Activity: In the answer, each line must appear exactly as in the records, and no picture may appear.
↓↓↓
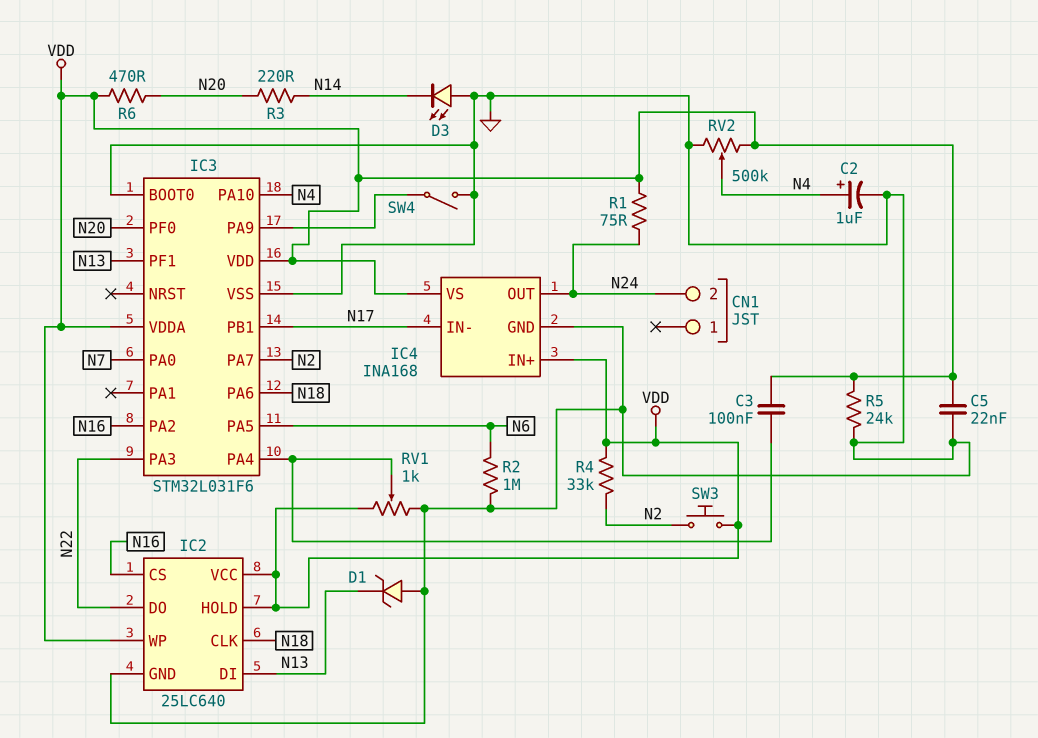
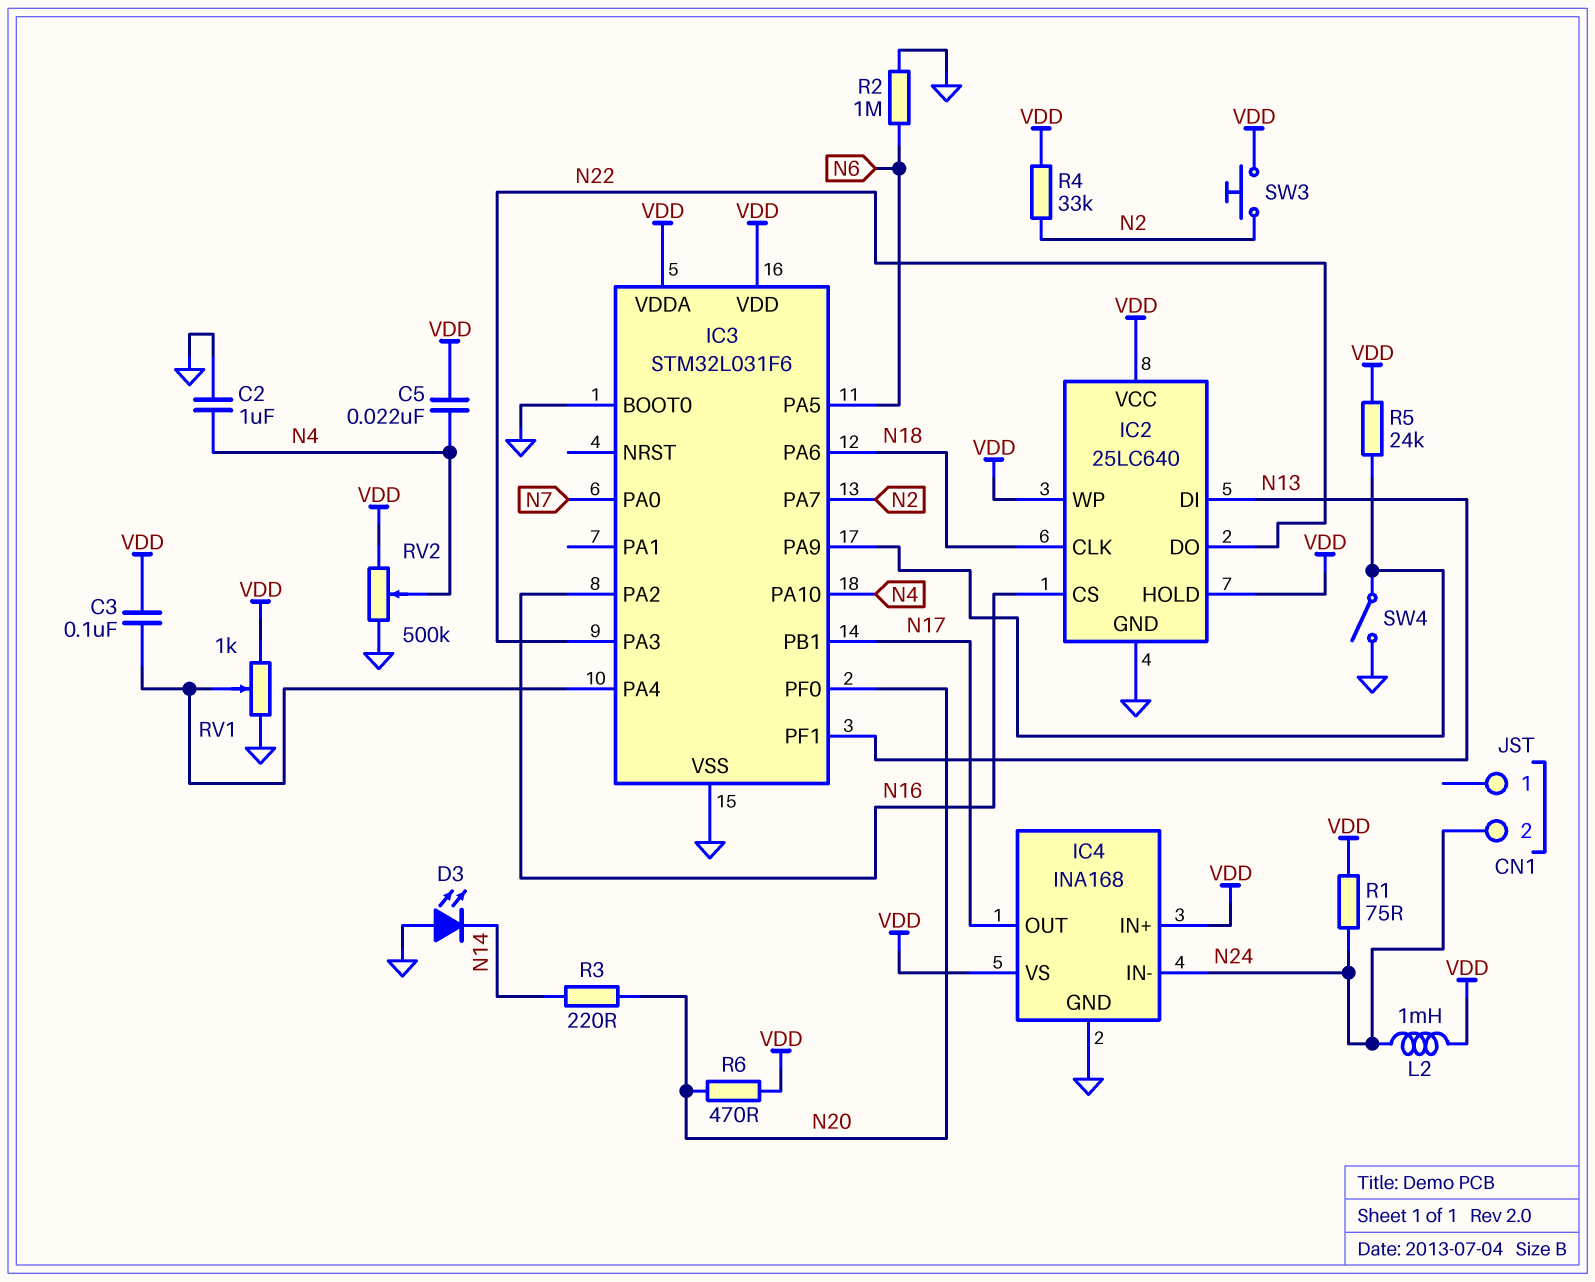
C2: 1uF (plus N4, minus GND) -> 1uF (GND, N4)
C5: 22nF (GND, VDD) -> 22nF (N4, VDD)
D1: zener (A GND, K N13) -> none
IC4 pin IN-: N17 -> N24
IC4 pin OUT: N24 -> N17
L2: none -> 1mH (N24, VDD)
R5: 24k (GND, VDD) -> 24k (IC3/PA9, VDD)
↑↑↑
Completed exercise:
C2: 1uF (plus N4, minus GND) -> 1uF (GND, N4)
C5: 22nF (GND, VDD) -> 22nF (N4, VDD)
D1: zener (A GND, K N13) -> none
IC4 pin IN-: N17 -> N24
IC4 pin OUT: N24 -> N17
L2: none -> 1mH (N24, VDD)
R5: 24k (GND, VDD) -> 24k (IC3/PA9, VDD)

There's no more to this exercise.